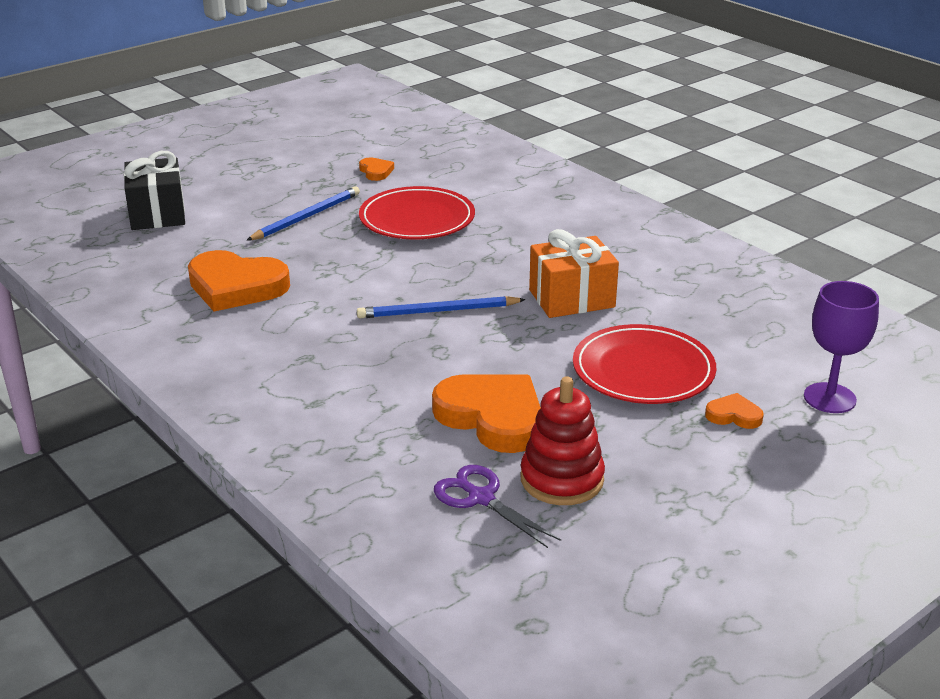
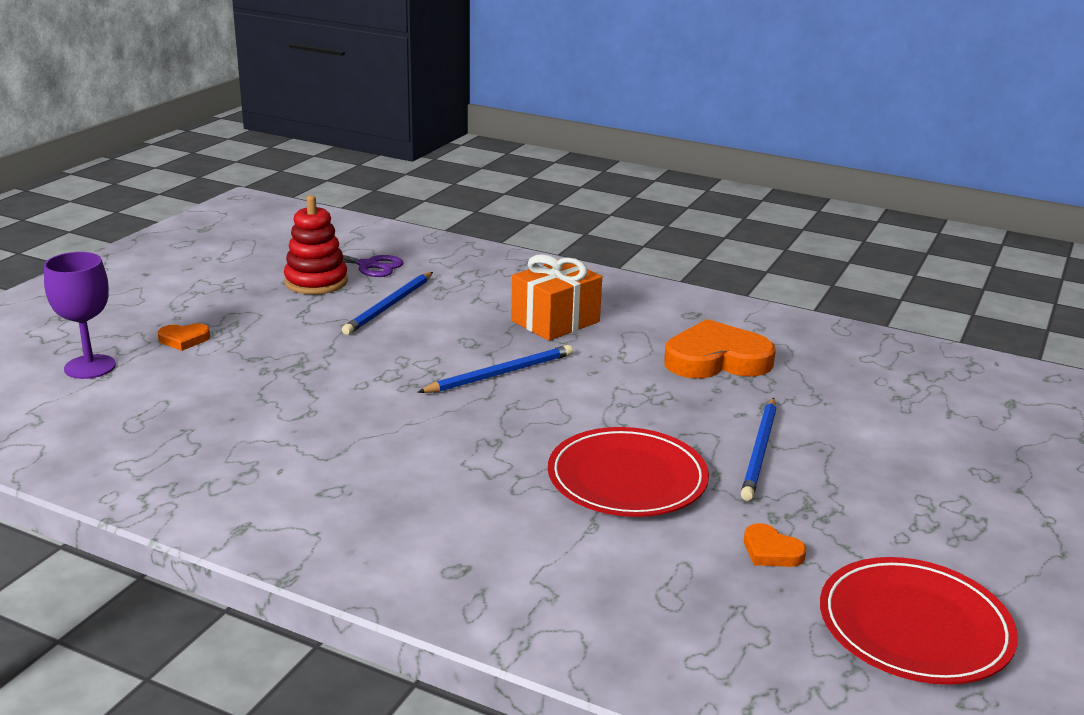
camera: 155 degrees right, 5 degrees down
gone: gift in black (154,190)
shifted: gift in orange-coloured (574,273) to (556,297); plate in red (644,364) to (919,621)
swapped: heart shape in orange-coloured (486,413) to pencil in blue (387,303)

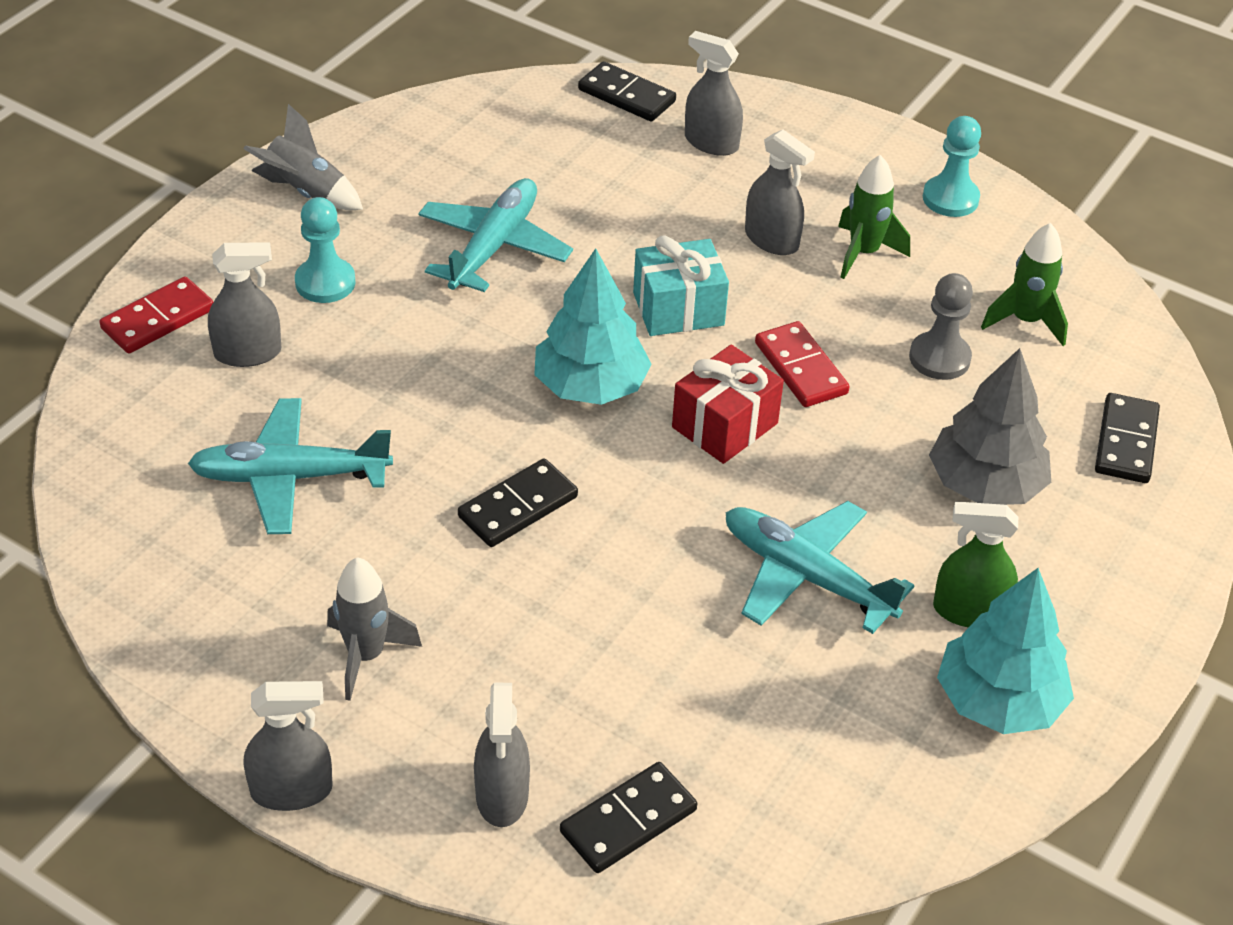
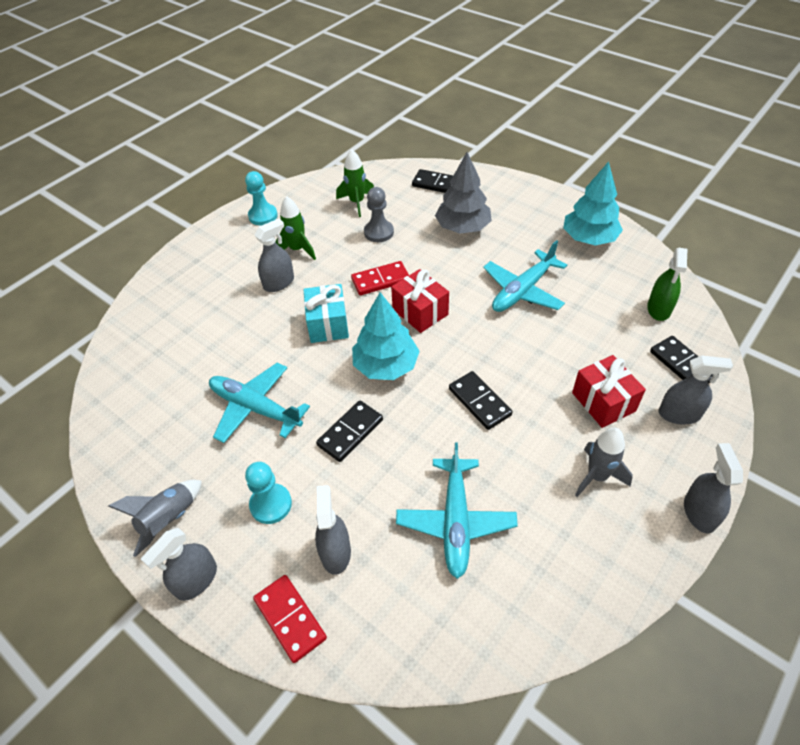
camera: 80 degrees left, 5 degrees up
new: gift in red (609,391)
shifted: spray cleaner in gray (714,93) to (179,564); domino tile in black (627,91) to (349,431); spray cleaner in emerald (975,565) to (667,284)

= = = = =

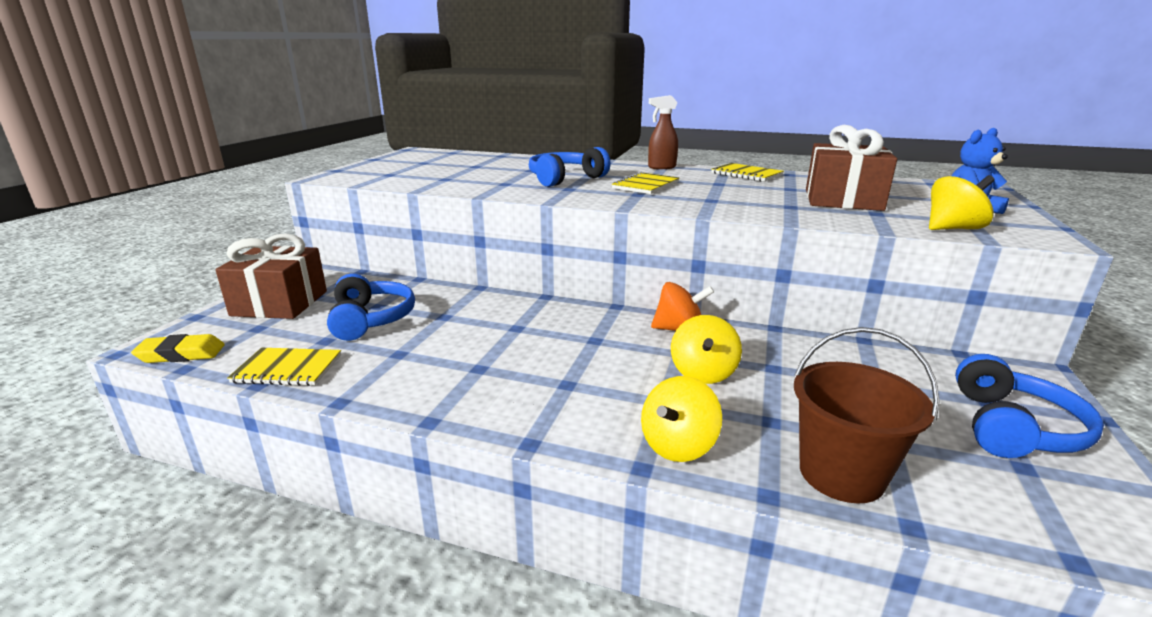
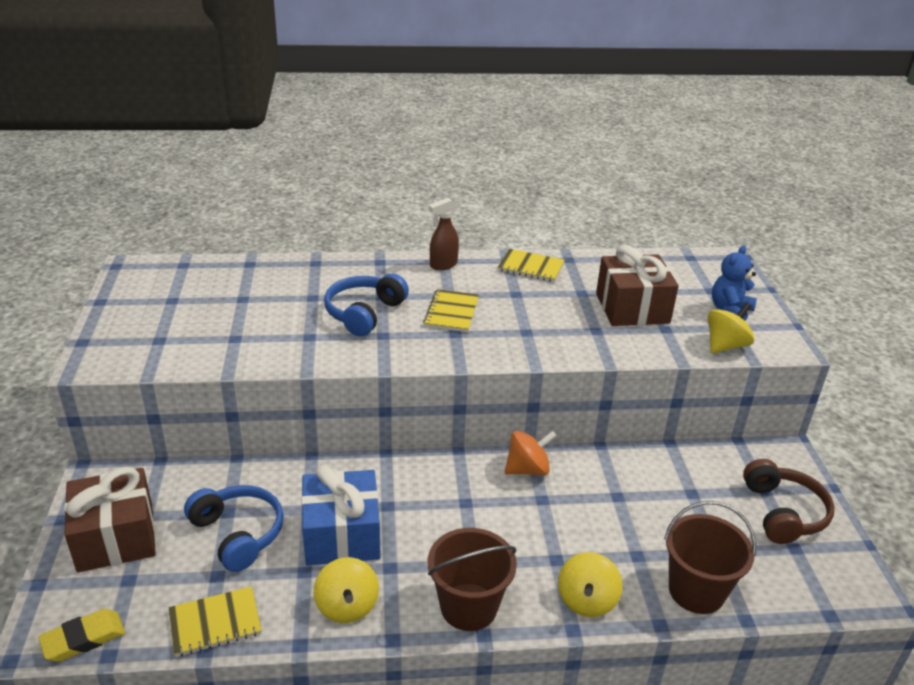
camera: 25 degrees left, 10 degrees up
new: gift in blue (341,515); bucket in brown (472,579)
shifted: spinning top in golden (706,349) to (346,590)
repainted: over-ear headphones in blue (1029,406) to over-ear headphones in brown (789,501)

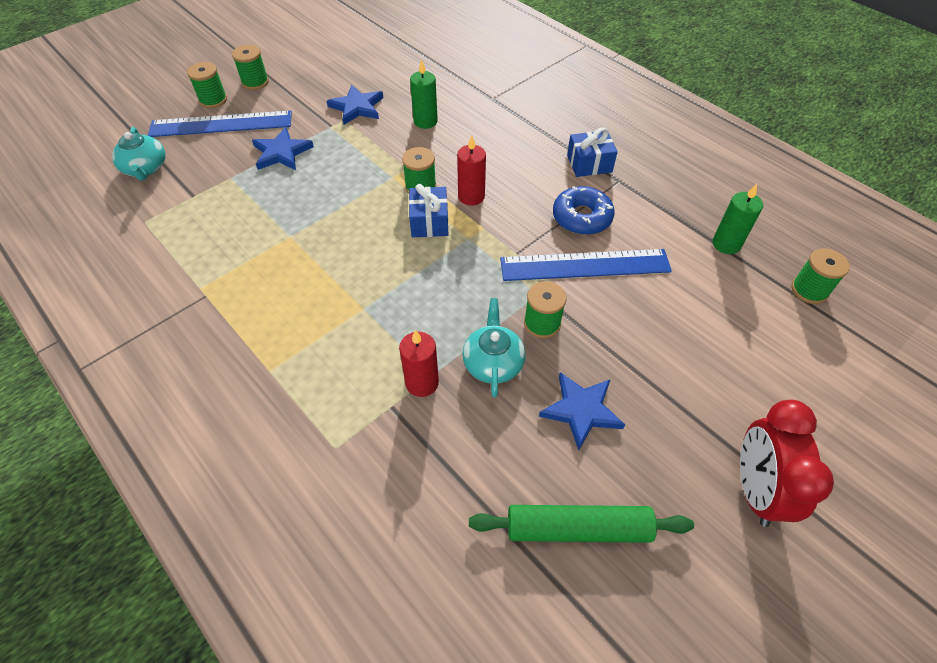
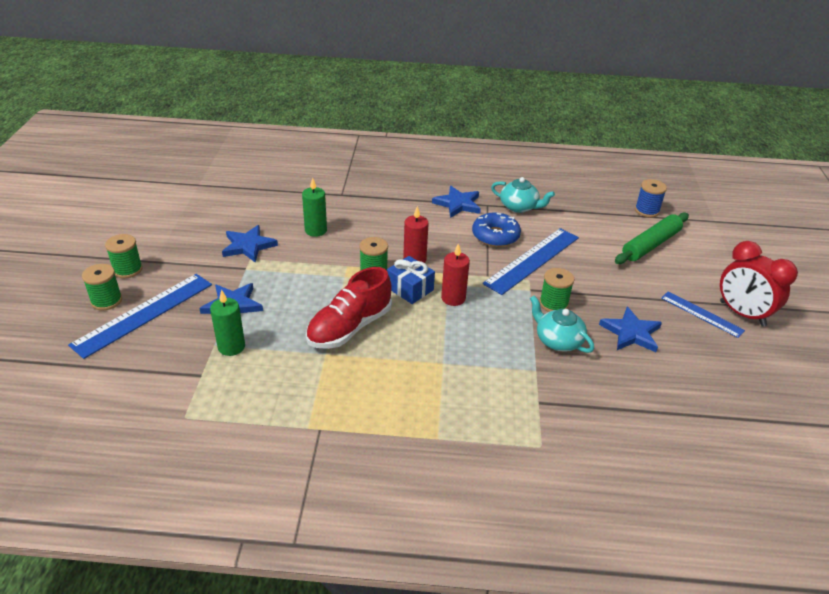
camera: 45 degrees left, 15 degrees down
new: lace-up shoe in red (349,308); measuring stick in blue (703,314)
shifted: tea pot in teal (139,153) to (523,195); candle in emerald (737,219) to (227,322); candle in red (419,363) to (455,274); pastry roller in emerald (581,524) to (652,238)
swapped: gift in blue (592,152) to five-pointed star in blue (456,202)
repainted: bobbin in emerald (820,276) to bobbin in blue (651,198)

= = = = =

From the records above, transcribe exactly the run of lines that opens with the line holding "gone: gift in black (154,190)" and closes with the line holding "shifted: gift in", both included.

Expected output.
gone: gift in black (154,190)
shifted: gift in orange-coloured (574,273) to (556,297); plate in red (644,364) to (919,621)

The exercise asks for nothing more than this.